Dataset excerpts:
+ + + + + + +

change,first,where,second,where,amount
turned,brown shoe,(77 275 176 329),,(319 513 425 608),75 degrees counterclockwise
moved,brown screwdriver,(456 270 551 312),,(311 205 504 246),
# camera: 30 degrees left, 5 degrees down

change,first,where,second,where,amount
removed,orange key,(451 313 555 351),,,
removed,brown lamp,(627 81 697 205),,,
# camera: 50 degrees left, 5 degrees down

+ + + + + + +

## TASK PROMPT
Starting at the line that contains "turned,brown shoe,(77 275", retype every line through the end of the records exactly, and nothing else.

## COMPLETED EXERCISE
turned,brown shoe,(77 275 176 329),,(319 513 425 608),75 degrees counterclockwise
moved,brown screwdriver,(456 270 551 312),,(311 205 504 246),
# camera: 30 degrees left, 5 degrees down

change,first,where,second,where,amount
removed,orange key,(451 313 555 351),,,
removed,brown lamp,(627 81 697 205),,,
# camera: 50 degrees left, 5 degrees down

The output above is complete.